What is needed is an exact repetition of the lines from the first one in the data through the line with "blue tree: 3 -> 4", with no pictures.

## [TASK DATA]
####################

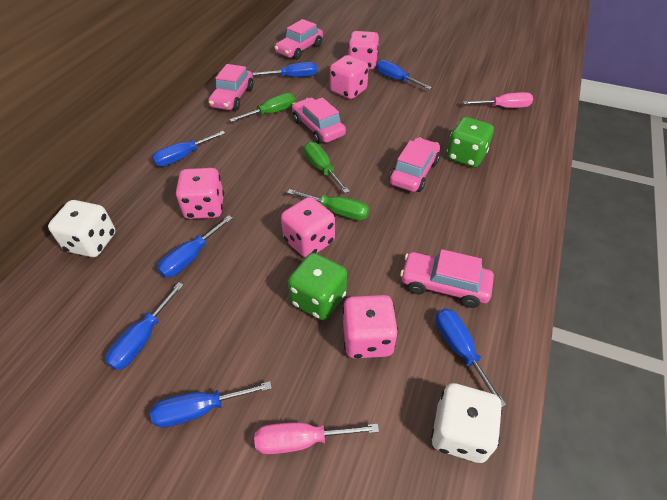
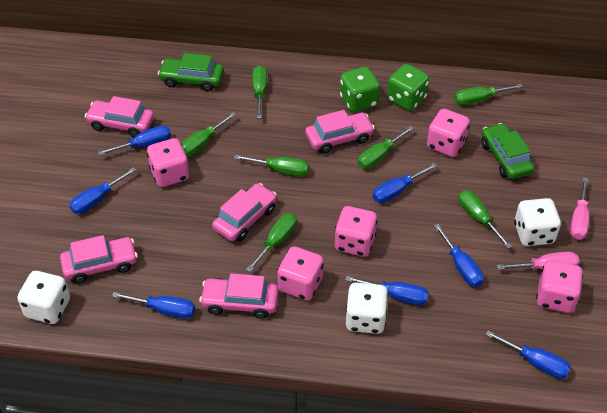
green car: 0 -> 2
green screwdriver: 3 -> 7
white dice: 2 -> 3

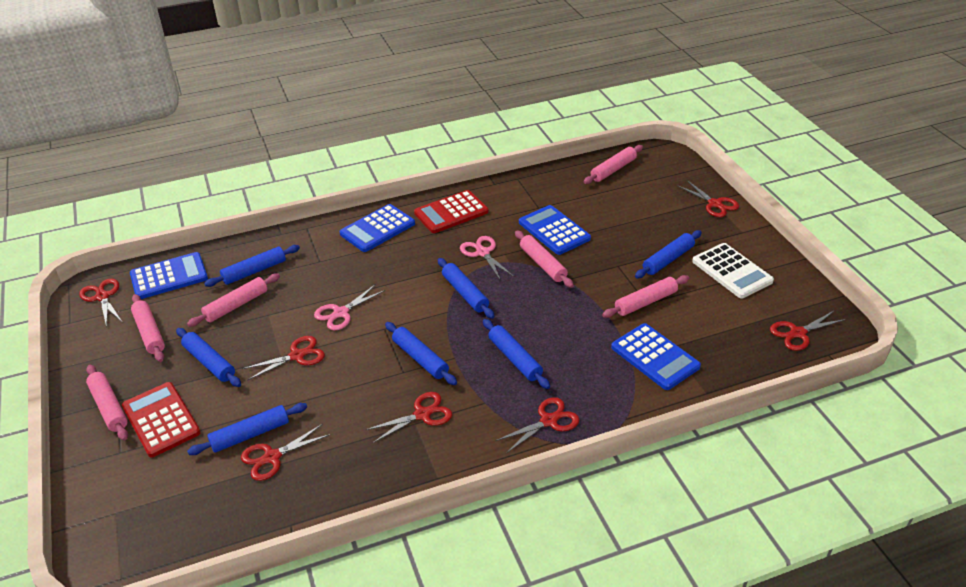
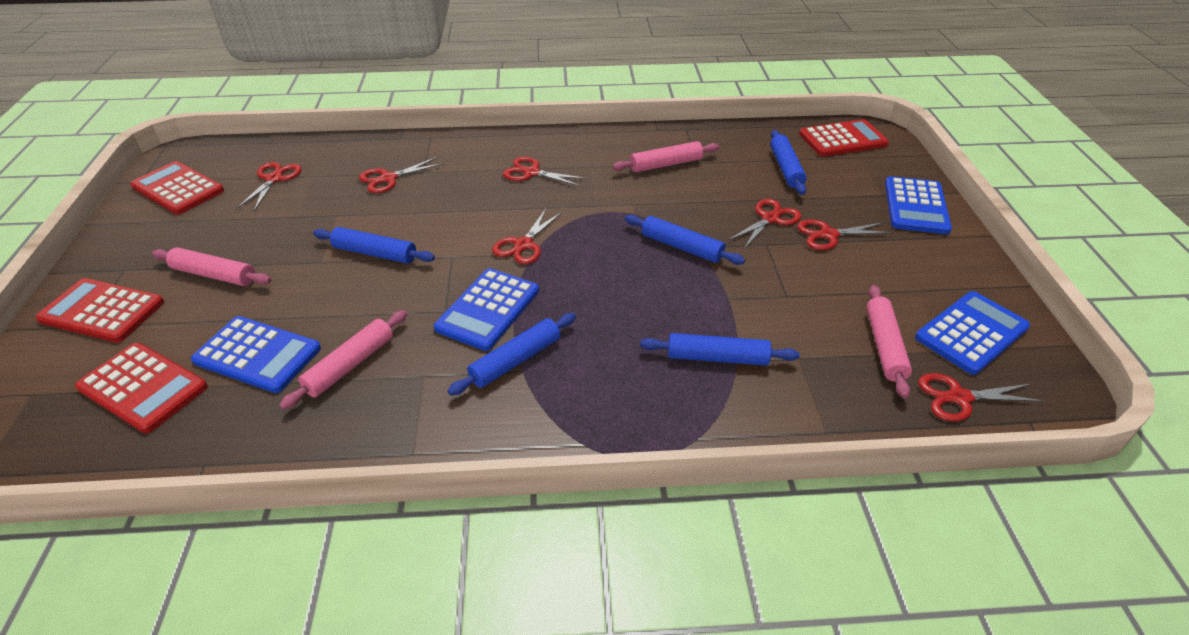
blue rolling pin: 7 -> 5
pink rolling pin: 6 -> 4
pink scissors: 2 -> 0
red calculator: 2 -> 4
white calculator: 1 -> 0

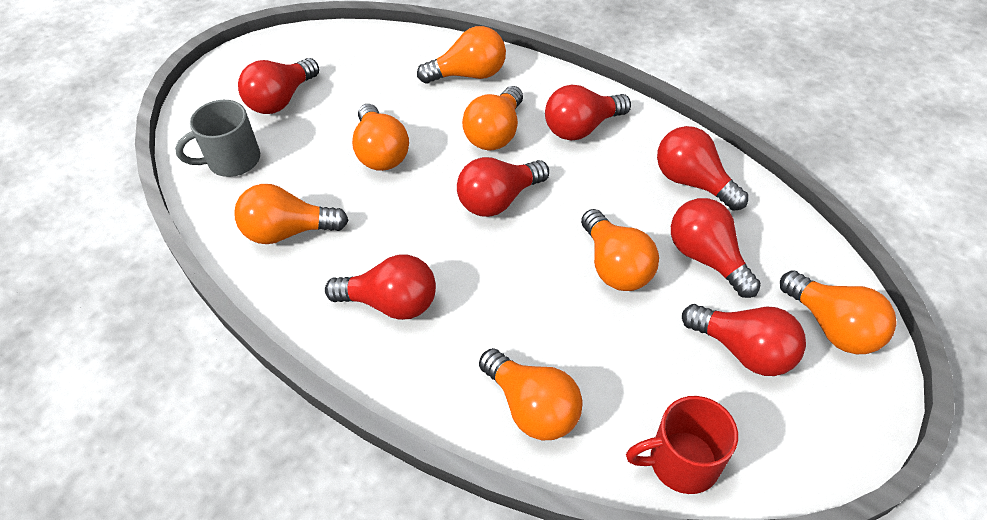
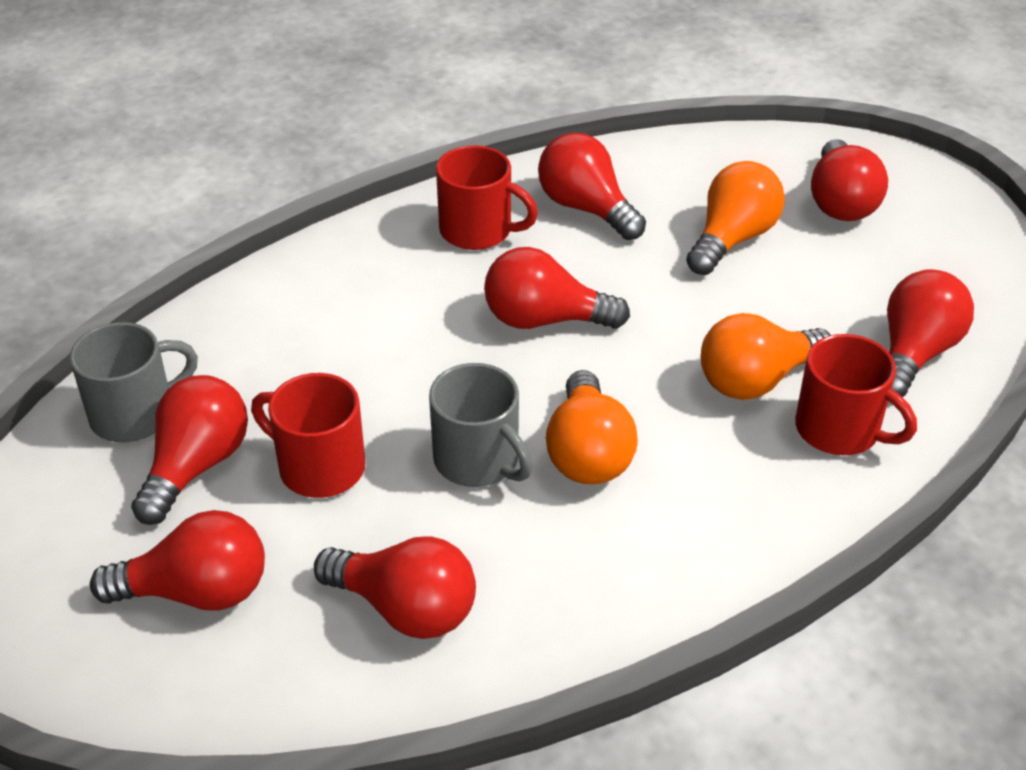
grey mug: 1 -> 2
orange light bulb: 7 -> 3
red mug: 1 -> 3

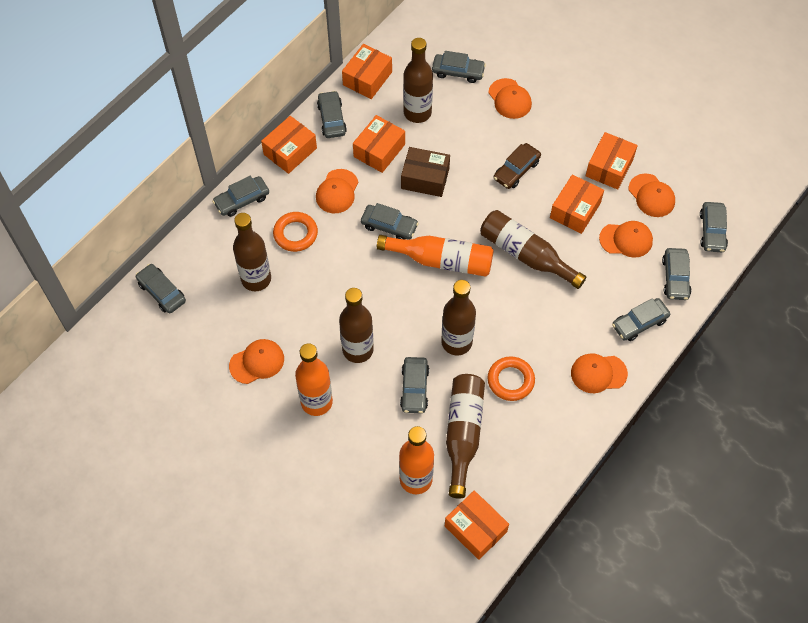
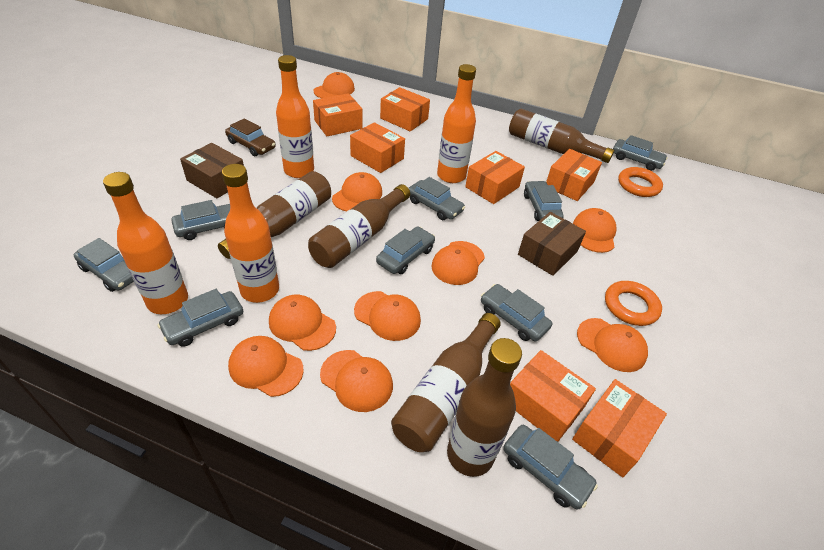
brown bottle: 6 -> 5
brown box: 1 -> 2
orange bottle: 3 -> 4
orange box: 6 -> 7
orange cap: 6 -> 9

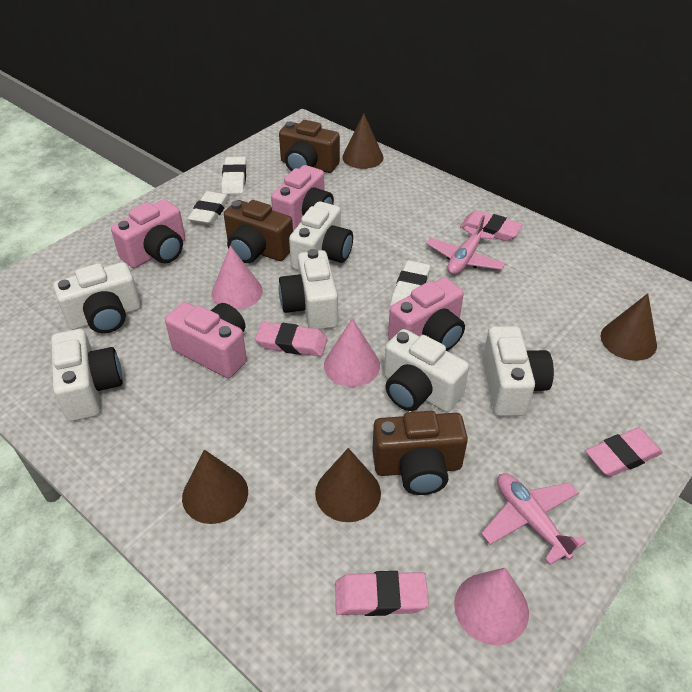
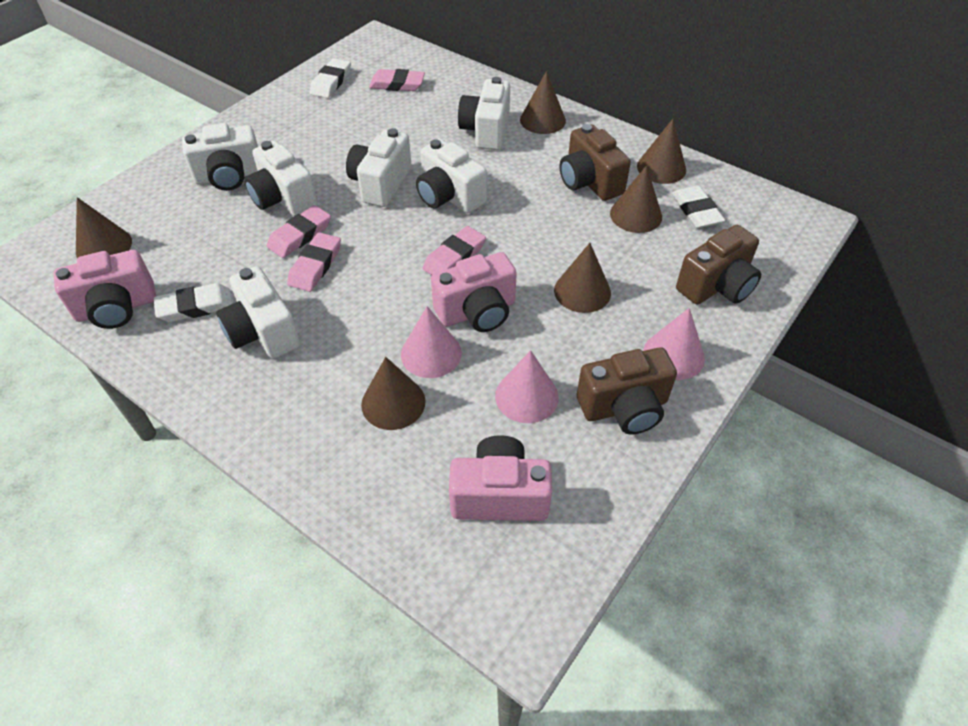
brown cone: 4 -> 6
pink camera: 4 -> 3
pink plane: 2 -> 0

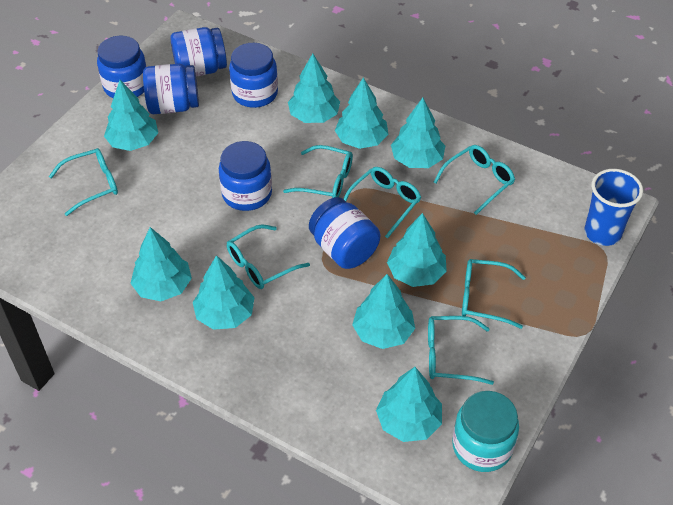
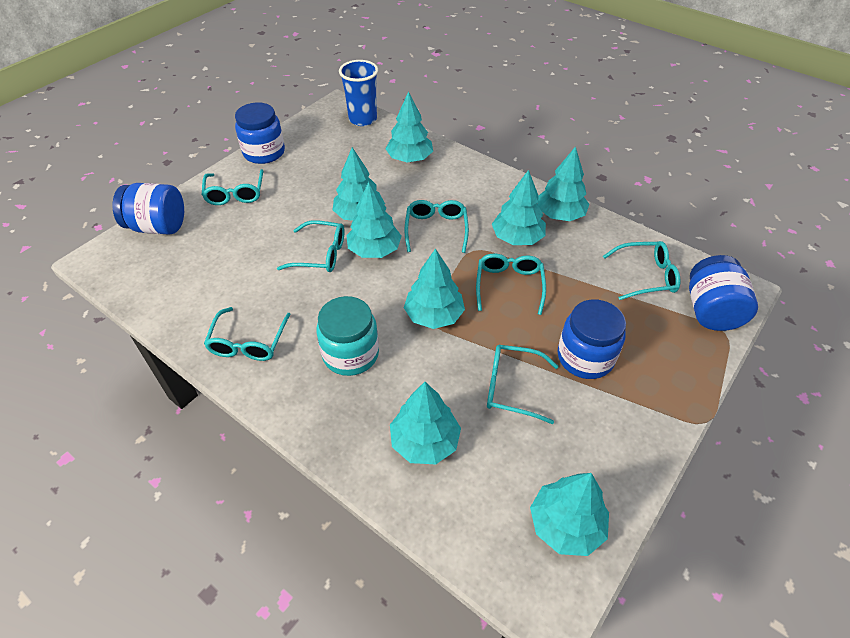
blue jar: 6 -> 4
turquoise tree: 9 -> 8

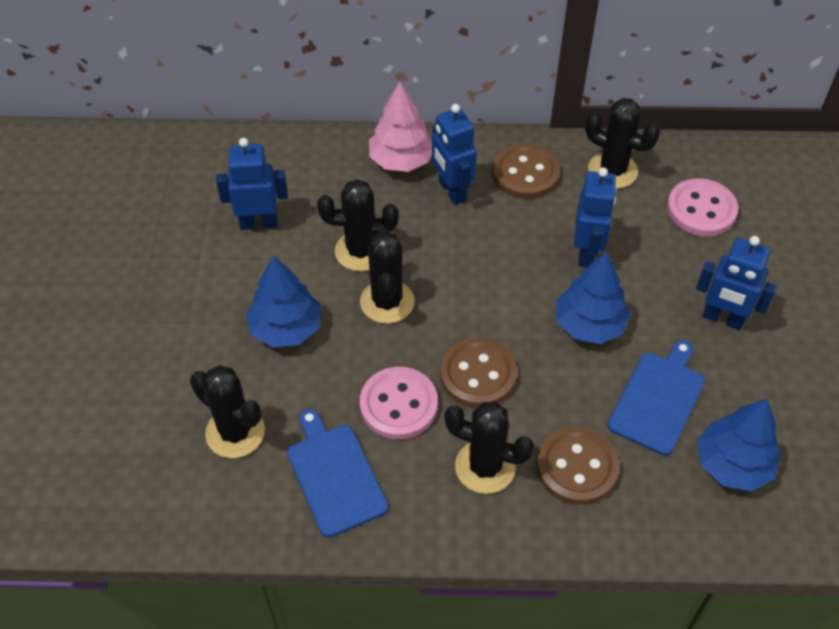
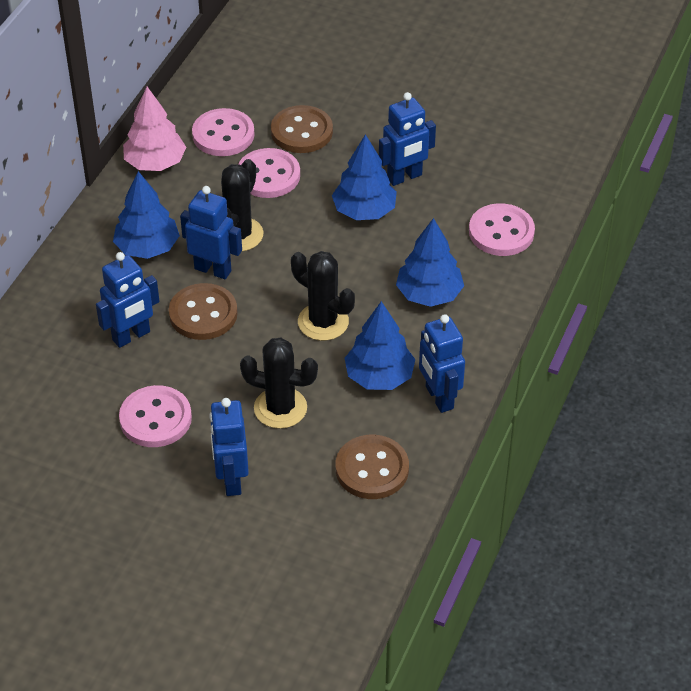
black cactus: 5 -> 3
blue cutting board: 2 -> 0
blue robot: 4 -> 5
blue tree: 3 -> 4
pink button: 2 -> 4

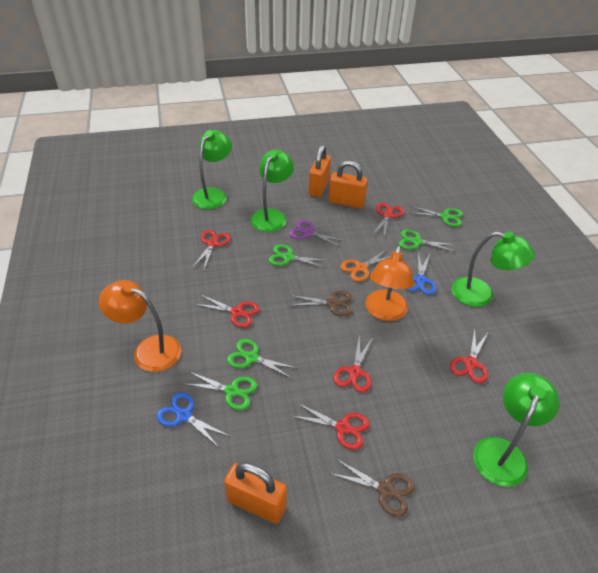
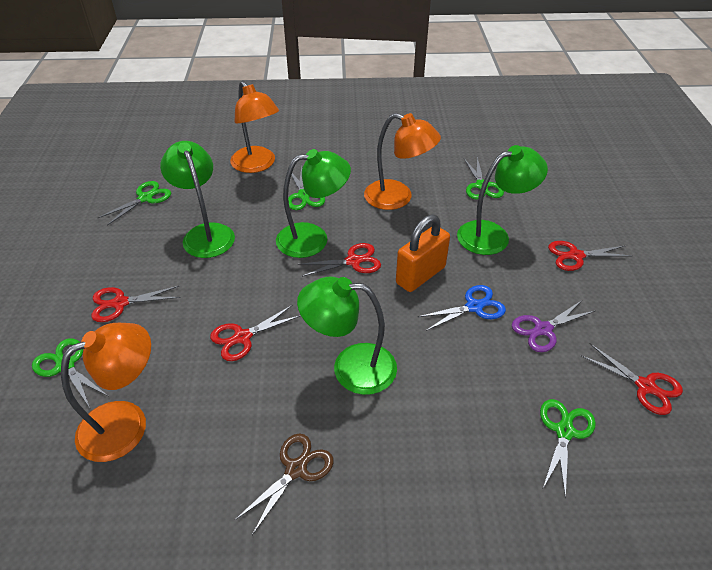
blue scissors: 2 -> 1
brown scissors: 2 -> 1
orange lamp: 2 -> 3
orange padlock: 3 -> 1
orange scissors: 1 -> 0
red scissors: 6 -> 5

####################

## [ANSWER AREA]
green car: 0 -> 2
green screwdriver: 3 -> 7
white dice: 2 -> 3

blue rolling pin: 7 -> 5
pink rolling pin: 6 -> 4
pink scissors: 2 -> 0
red calculator: 2 -> 4
white calculator: 1 -> 0

grey mug: 1 -> 2
orange light bulb: 7 -> 3
red mug: 1 -> 3

brown bottle: 6 -> 5
brown box: 1 -> 2
orange bottle: 3 -> 4
orange box: 6 -> 7
orange cap: 6 -> 9

brown cone: 4 -> 6
pink camera: 4 -> 3
pink plane: 2 -> 0

blue jar: 6 -> 4
turquoise tree: 9 -> 8

black cactus: 5 -> 3
blue cutting board: 2 -> 0
blue robot: 4 -> 5
blue tree: 3 -> 4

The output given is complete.